● **What this task involves**
Could you give the entries back exactly as they stand, minus any pictures?

(Object change listings)
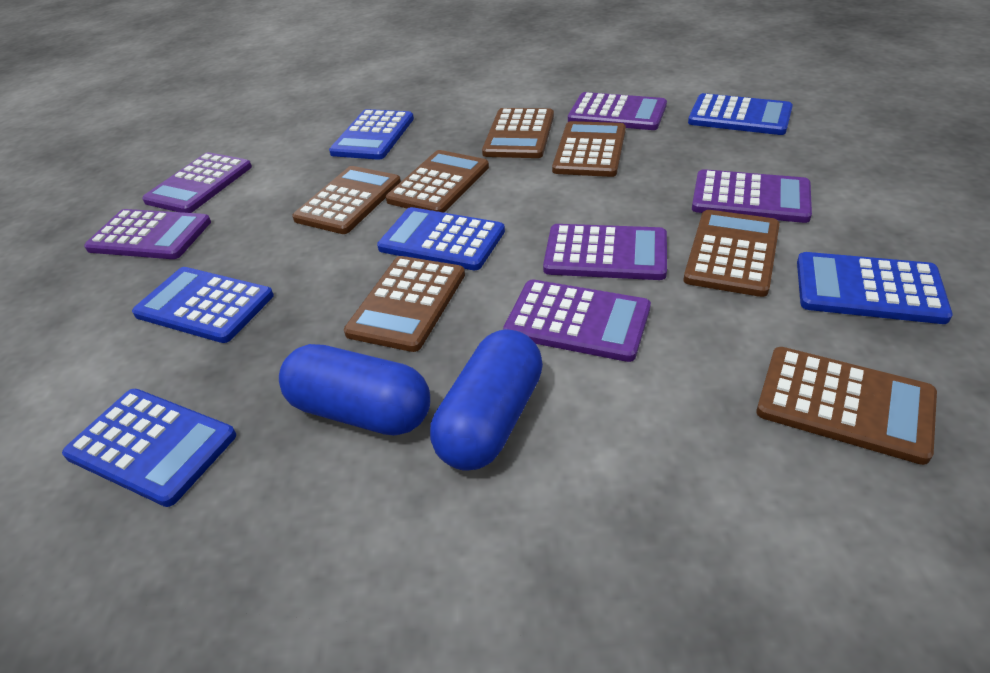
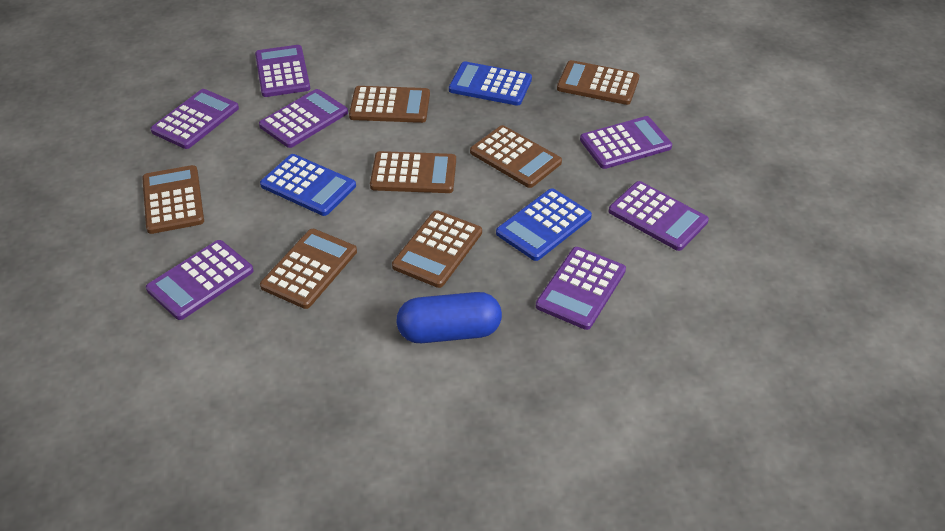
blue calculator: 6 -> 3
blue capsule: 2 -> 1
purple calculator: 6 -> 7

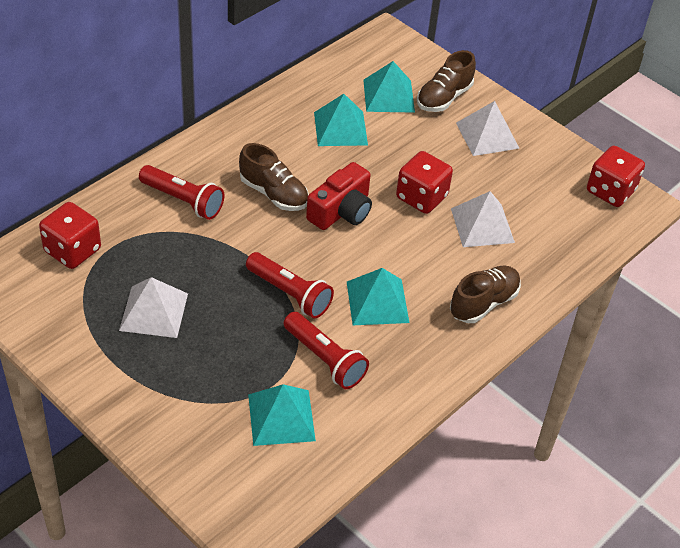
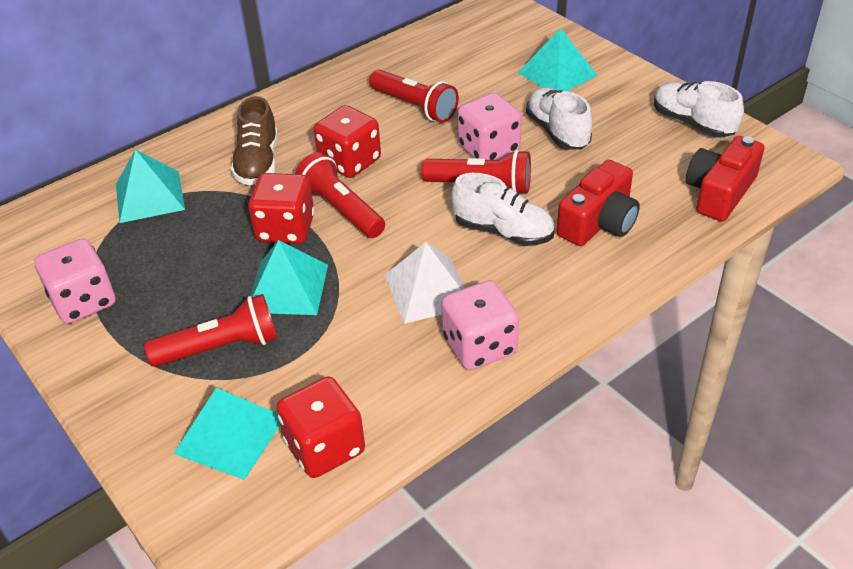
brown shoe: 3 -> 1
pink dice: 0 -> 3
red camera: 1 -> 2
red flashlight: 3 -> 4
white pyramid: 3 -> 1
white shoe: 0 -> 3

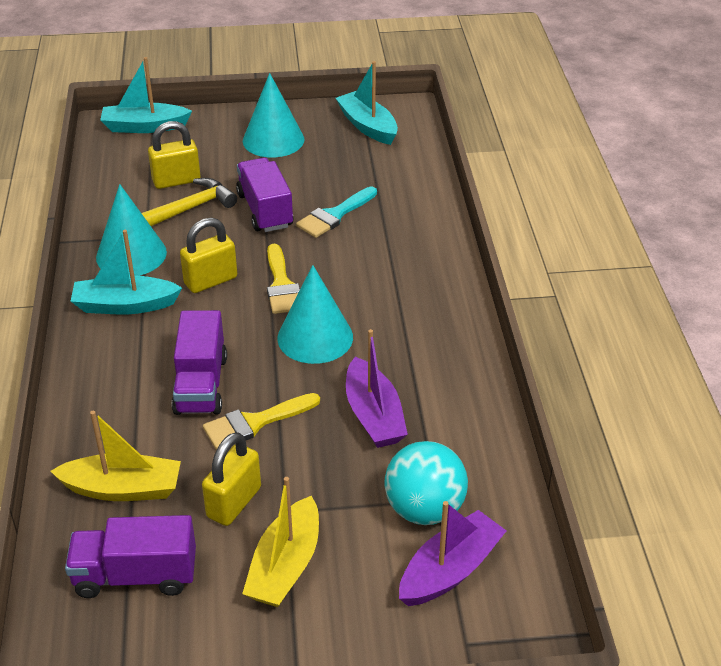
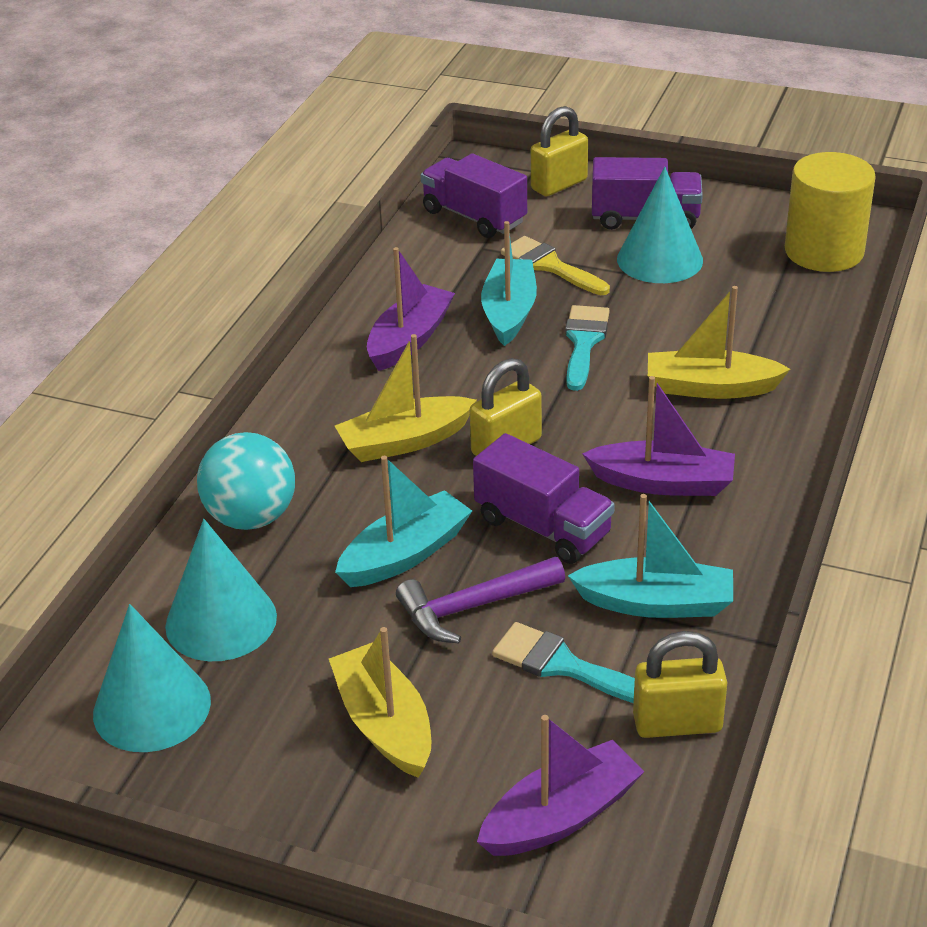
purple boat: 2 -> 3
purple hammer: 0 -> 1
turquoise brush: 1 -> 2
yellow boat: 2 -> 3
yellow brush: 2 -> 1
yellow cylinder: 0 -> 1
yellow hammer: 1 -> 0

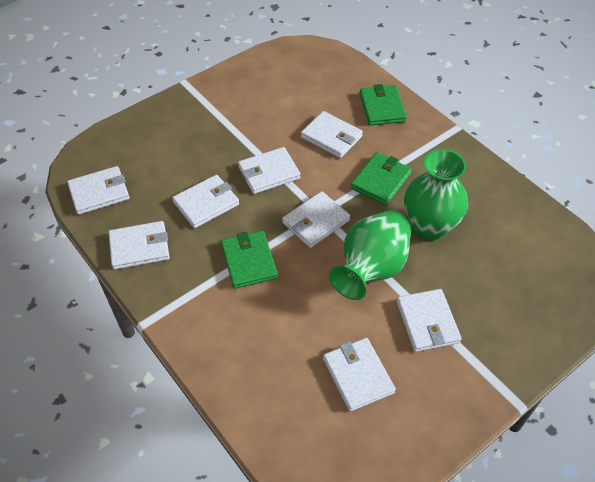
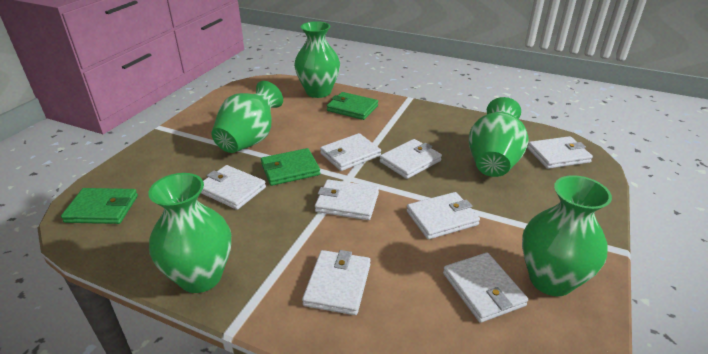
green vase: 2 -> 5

● **Exercise solution**
blue calculator: 6 -> 3
blue capsule: 2 -> 1
purple calculator: 6 -> 7

brown shoe: 3 -> 1
pink dice: 0 -> 3
red camera: 1 -> 2
red flashlight: 3 -> 4
white pyramid: 3 -> 1
white shoe: 0 -> 3

purple boat: 2 -> 3
purple hammer: 0 -> 1
turquoise brush: 1 -> 2
yellow boat: 2 -> 3
yellow brush: 2 -> 1
yellow cylinder: 0 -> 1
yellow hammer: 1 -> 0

green vase: 2 -> 5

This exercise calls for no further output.